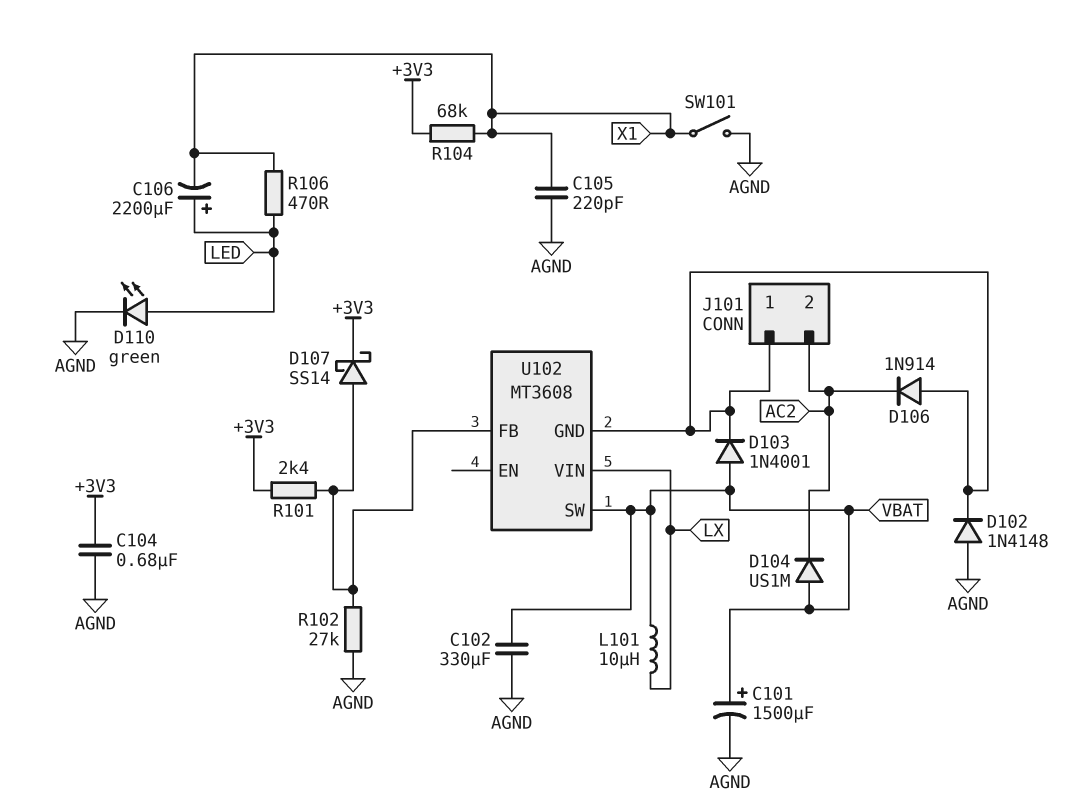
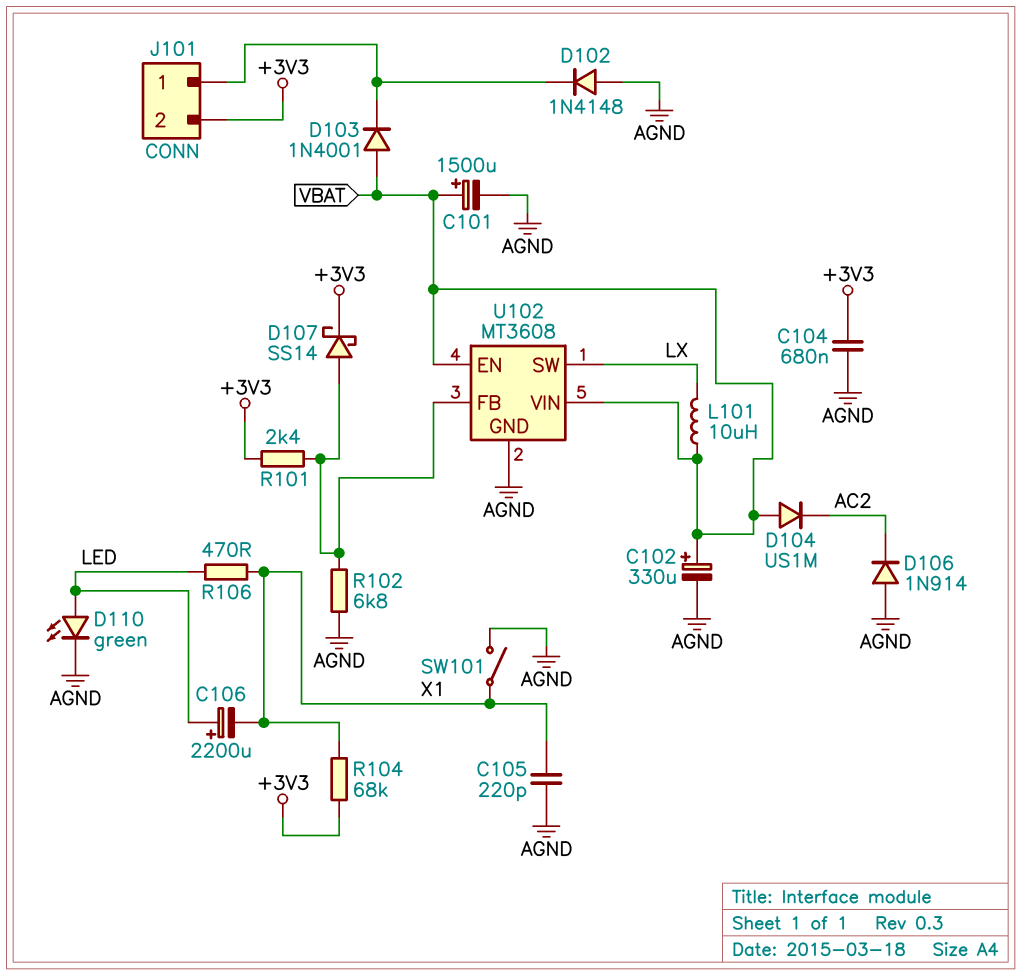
C102: 330uF (AGND, VBAT) -> 330uF (plus VBAT, minus AGND)
D106: diode 1N914 (A J101/1, K AC2) -> diode 1N914 (A AGND, K AC2)
J101 pin 2: AC2 -> +3V3
R102: 27k (AGND, U102/FB) -> 6.8k (AGND, U102/FB)
U102 pin EN: none -> VBAT
U102 pin GND: J101/1 -> AGND
U102 pin SW: VBAT -> LX
U102 pin VIN: LX -> VBAT

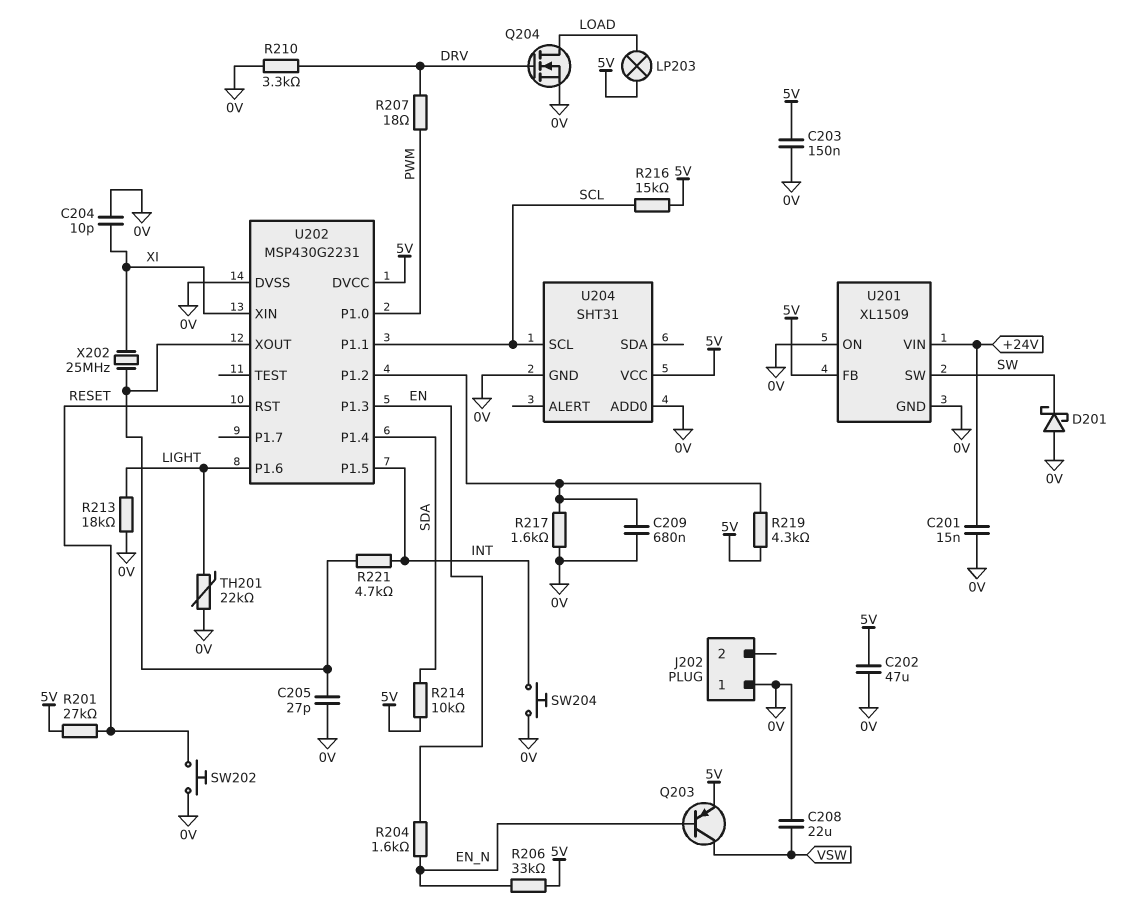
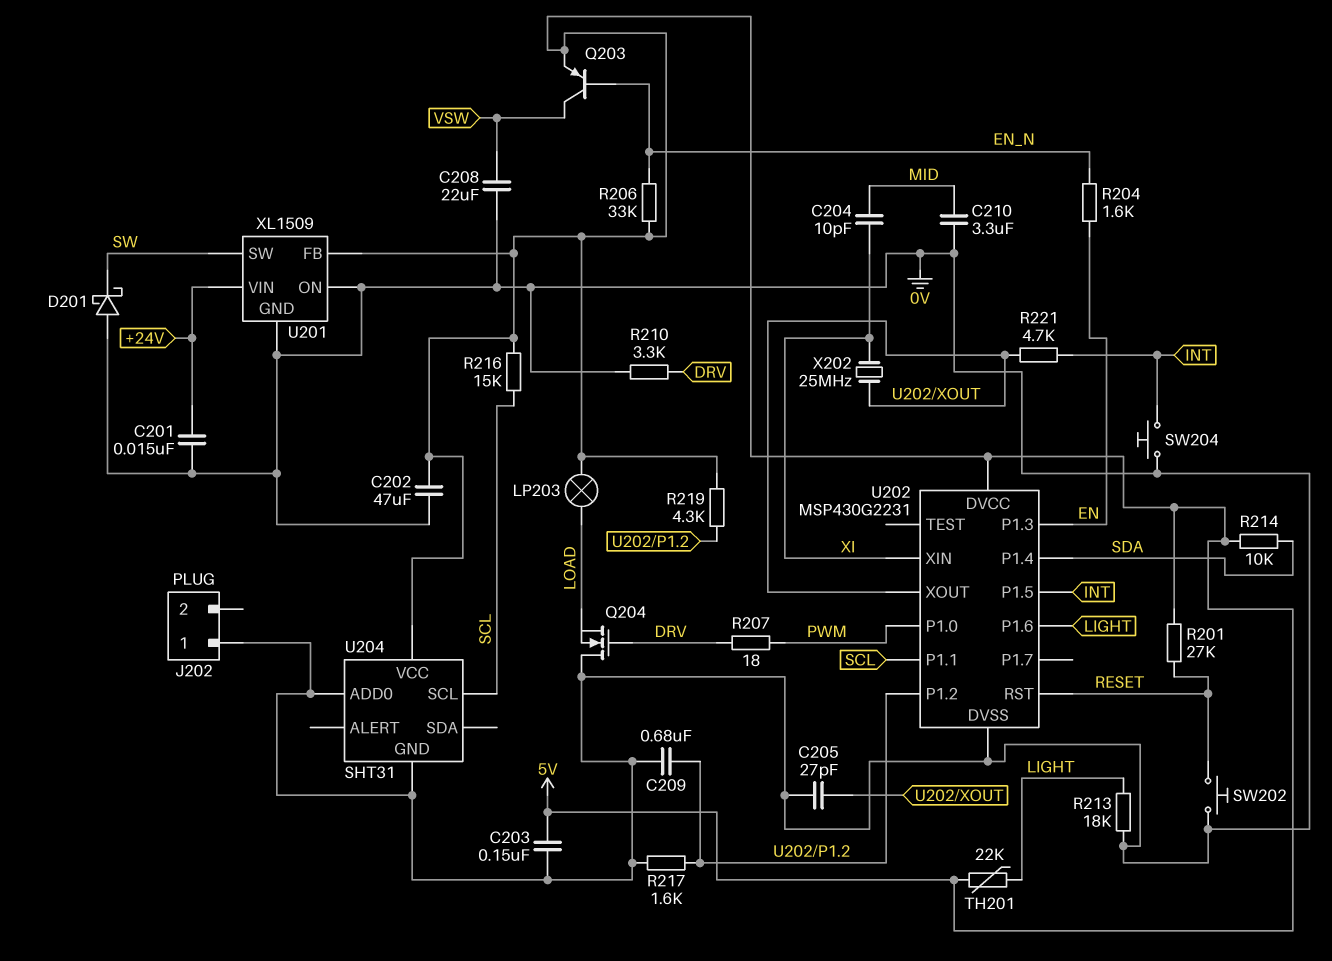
C204: 10pF (0V, XI) -> 10pF (MID, XI)
C210: none -> 3.3uF (0V, MID)
Q204: NMOS (G DRV, D LOAD, S 0V) -> NMOS (G DRV, D 0V, S LOAD)
TH201: 22k (0V, LIGHT) -> 22k (5V, LIGHT)

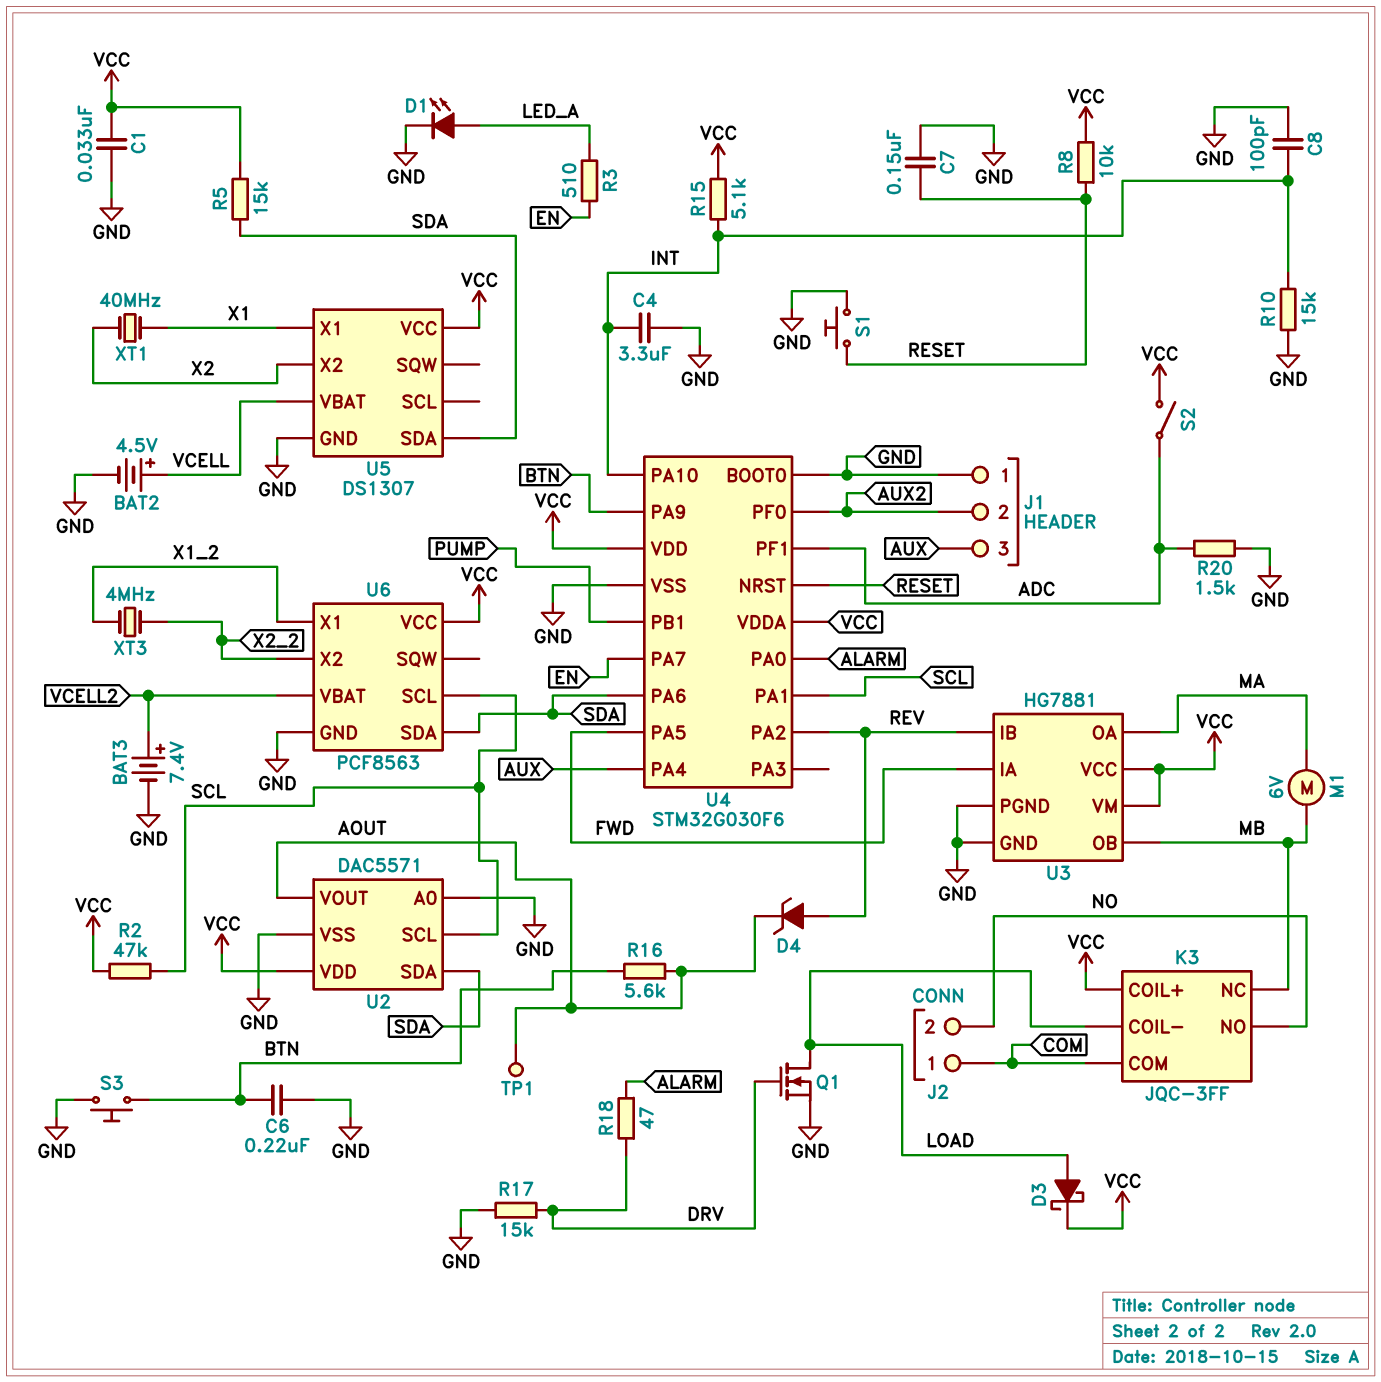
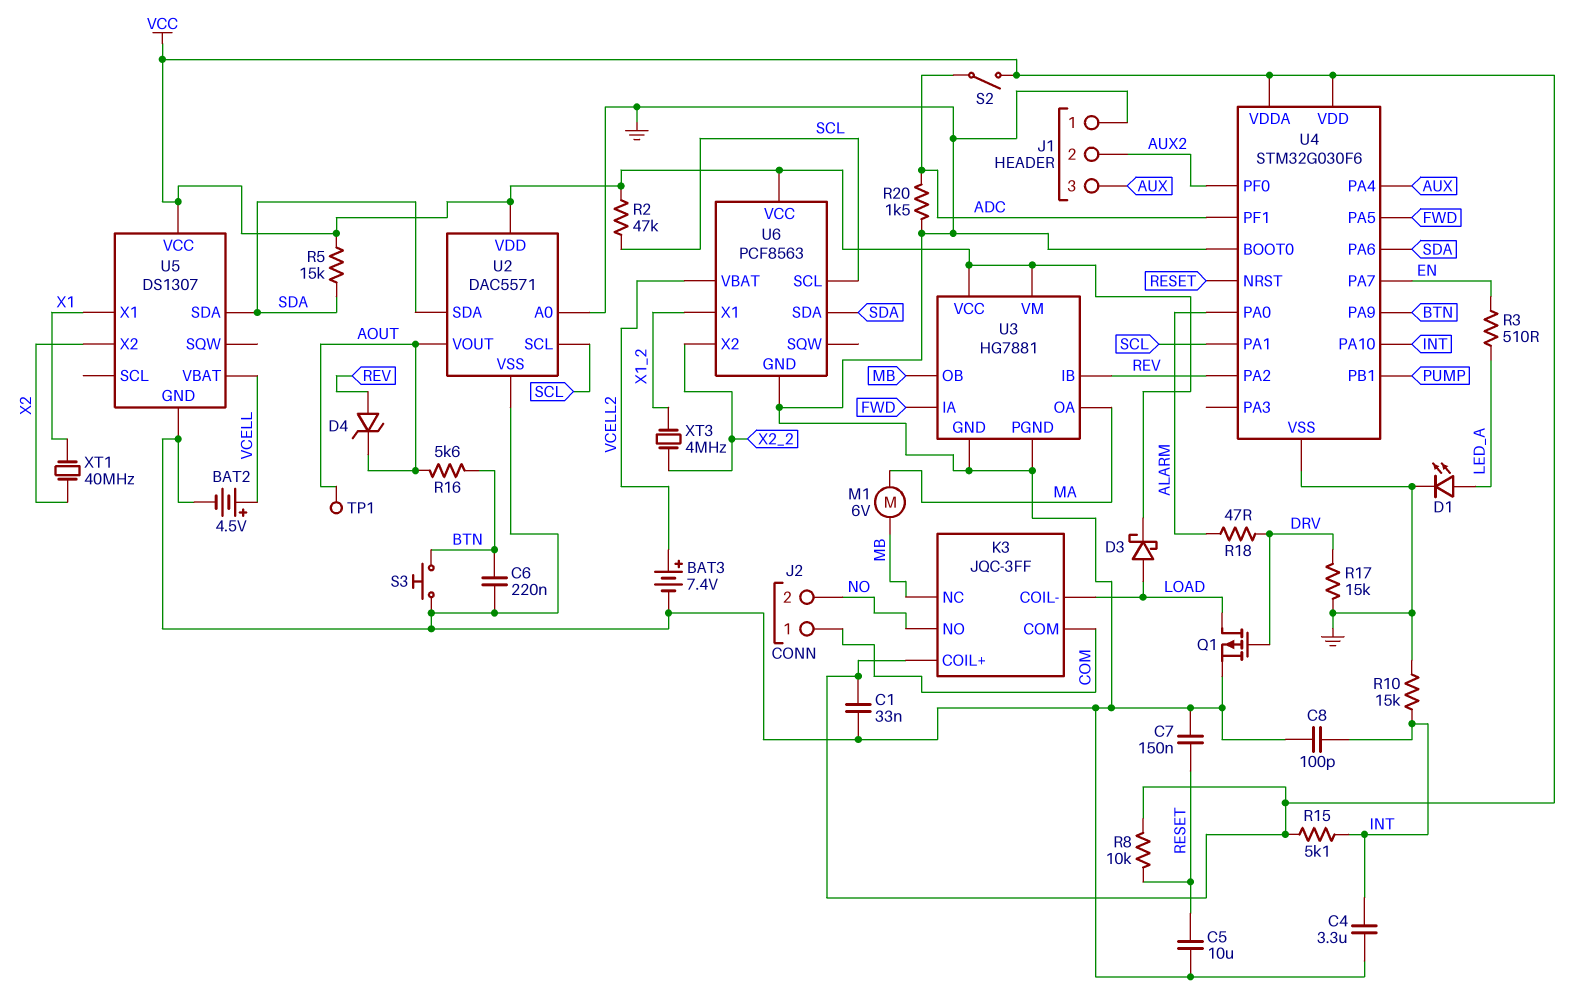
C5: none -> 10uF (GND, RESET)
Q1: NMOS (G DRV, D LOAD, S GND) -> PMOS (G DRV, D LOAD, S GND)
S1: button (GND, RESET) -> none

__Problem requirements__
Return, exactly and without extra lines, everything from the line with "C204: 10pF (0V, XI) -> 10pF (MID, XI)" through the last line of the material above, both included. Pictures must be dropped.

__Exercise output__
C204: 10pF (0V, XI) -> 10pF (MID, XI)
C210: none -> 3.3uF (0V, MID)
Q204: NMOS (G DRV, D LOAD, S 0V) -> NMOS (G DRV, D 0V, S LOAD)
TH201: 22k (0V, LIGHT) -> 22k (5V, LIGHT)

C5: none -> 10uF (GND, RESET)
Q1: NMOS (G DRV, D LOAD, S GND) -> PMOS (G DRV, D LOAD, S GND)
S1: button (GND, RESET) -> none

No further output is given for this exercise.